**Exercise objective**. Give again, word for word, every line below from the one that has "(550, 128) = (441, 204): yellow" through the one that has "(708, 459) = (606, 562): turquoise", both included, and no others.

■ ■ ■

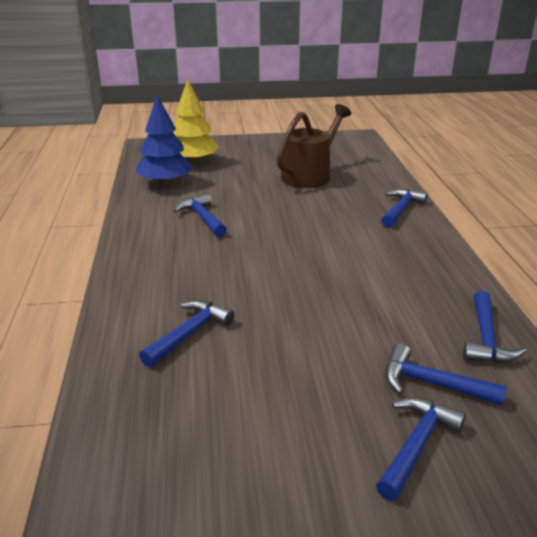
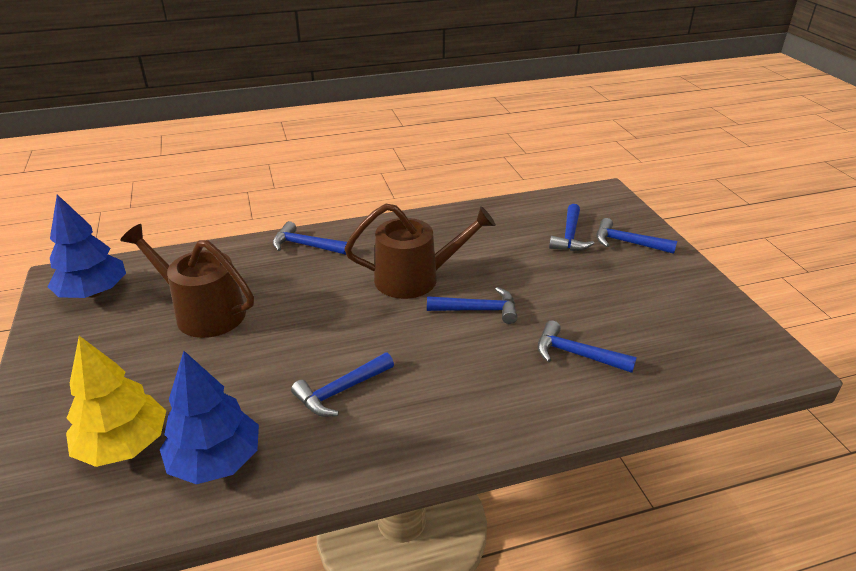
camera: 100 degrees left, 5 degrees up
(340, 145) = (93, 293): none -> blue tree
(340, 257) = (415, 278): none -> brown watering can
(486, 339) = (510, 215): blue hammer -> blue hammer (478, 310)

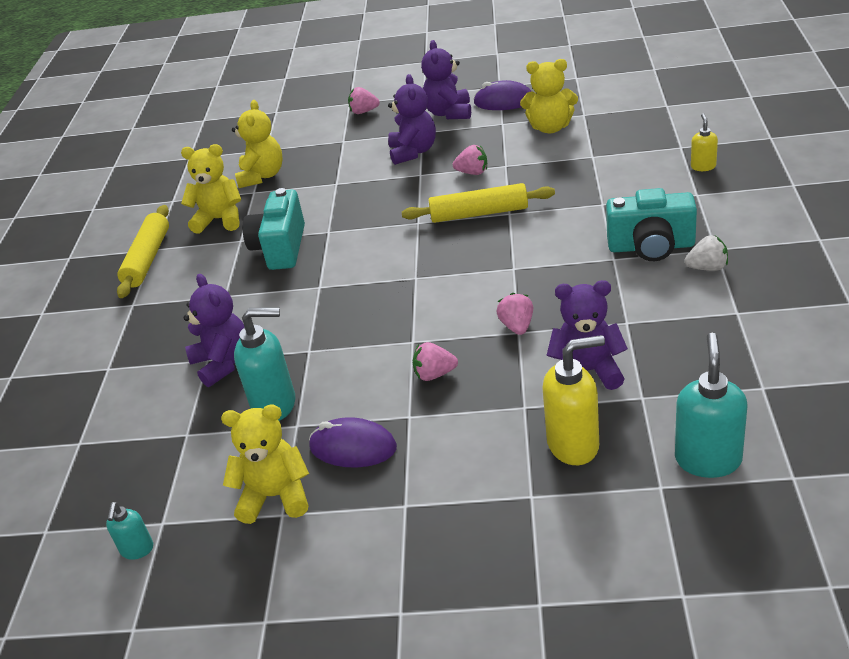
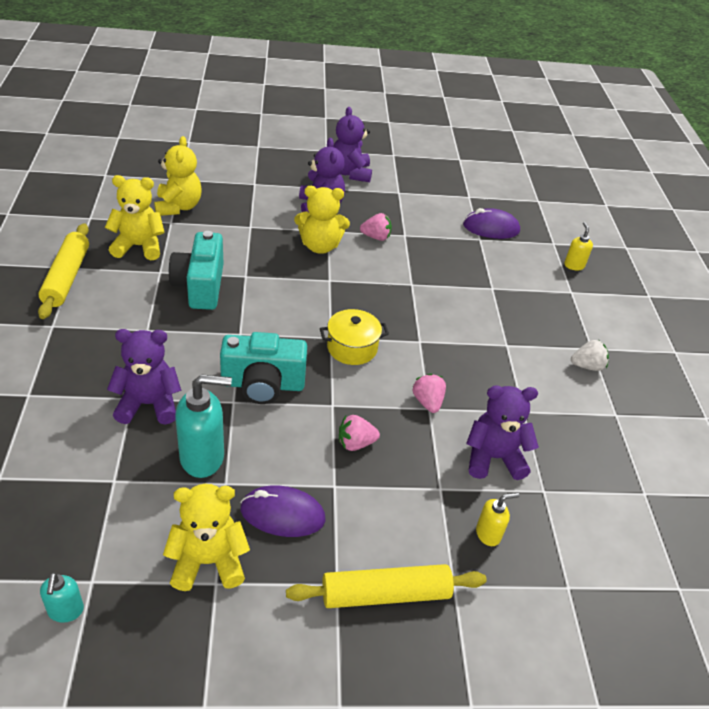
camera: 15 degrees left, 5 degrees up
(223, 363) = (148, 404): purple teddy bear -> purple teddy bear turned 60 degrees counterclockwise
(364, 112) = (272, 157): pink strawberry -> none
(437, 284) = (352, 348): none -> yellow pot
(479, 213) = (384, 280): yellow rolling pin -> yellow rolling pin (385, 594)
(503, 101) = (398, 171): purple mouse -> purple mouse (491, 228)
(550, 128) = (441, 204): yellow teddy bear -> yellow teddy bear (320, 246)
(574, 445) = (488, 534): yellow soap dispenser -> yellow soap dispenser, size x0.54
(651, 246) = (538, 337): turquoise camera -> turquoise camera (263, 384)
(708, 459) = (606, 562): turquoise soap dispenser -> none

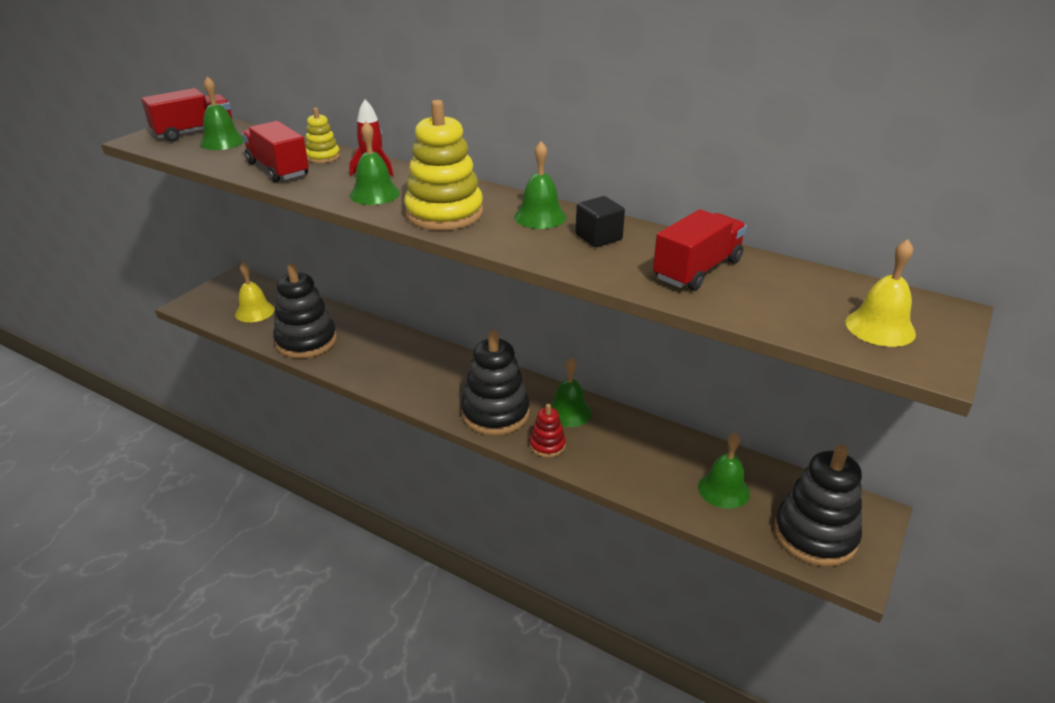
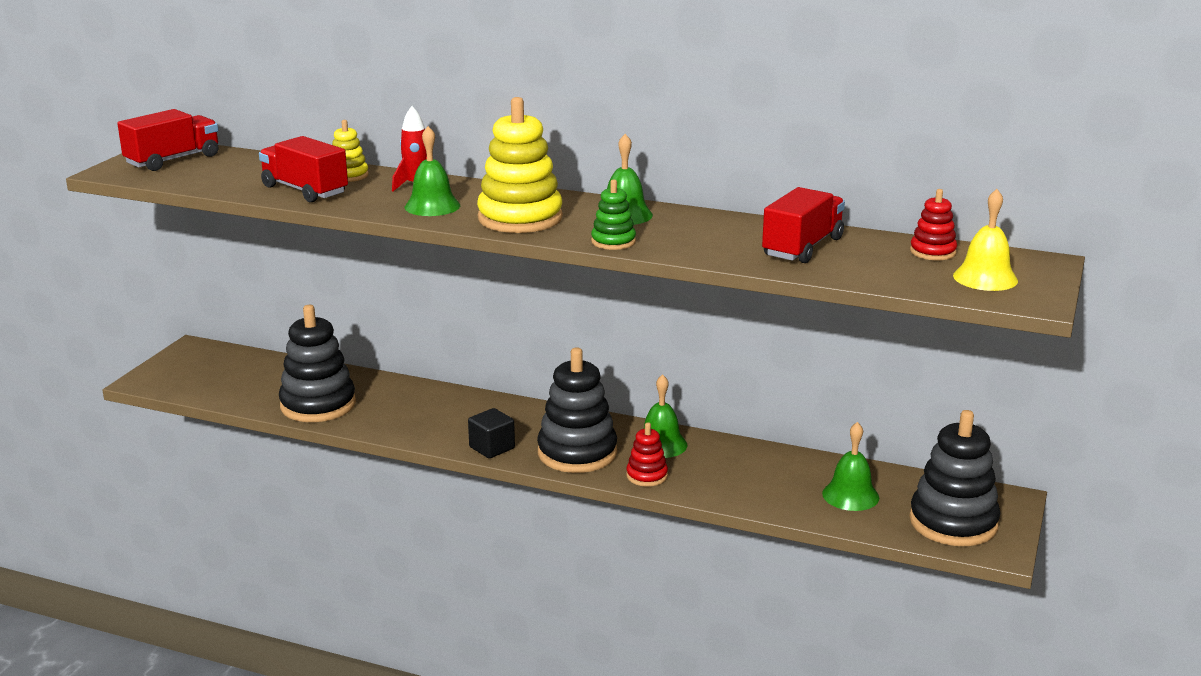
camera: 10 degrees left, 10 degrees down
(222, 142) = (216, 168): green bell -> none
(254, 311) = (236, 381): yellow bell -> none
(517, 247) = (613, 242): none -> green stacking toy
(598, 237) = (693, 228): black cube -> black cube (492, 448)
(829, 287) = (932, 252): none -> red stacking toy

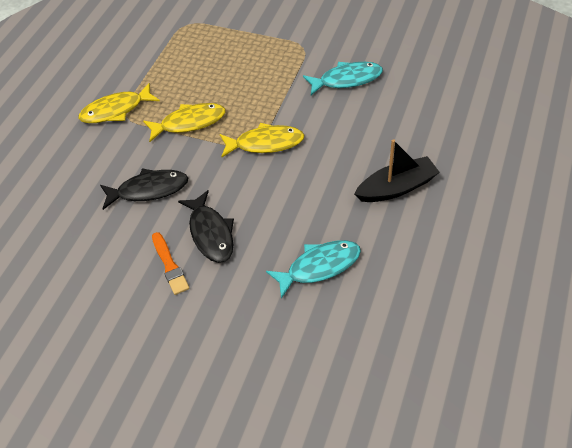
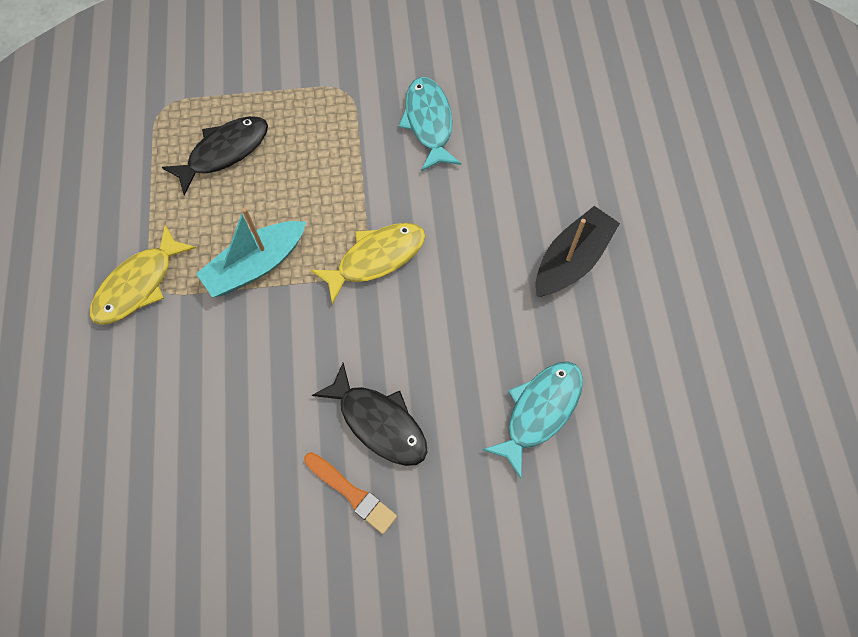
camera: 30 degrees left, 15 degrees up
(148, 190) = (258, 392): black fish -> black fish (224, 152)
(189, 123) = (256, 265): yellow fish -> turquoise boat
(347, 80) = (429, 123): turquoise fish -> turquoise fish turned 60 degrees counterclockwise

■ ■ ■

**Result below**.
(550, 128) = (441, 204): yellow teddy bear -> yellow teddy bear (320, 246)
(574, 445) = (488, 534): yellow soap dispenser -> yellow soap dispenser, size x0.54
(651, 246) = (538, 337): turquoise camera -> turquoise camera (263, 384)
(708, 459) = (606, 562): turquoise soap dispenser -> none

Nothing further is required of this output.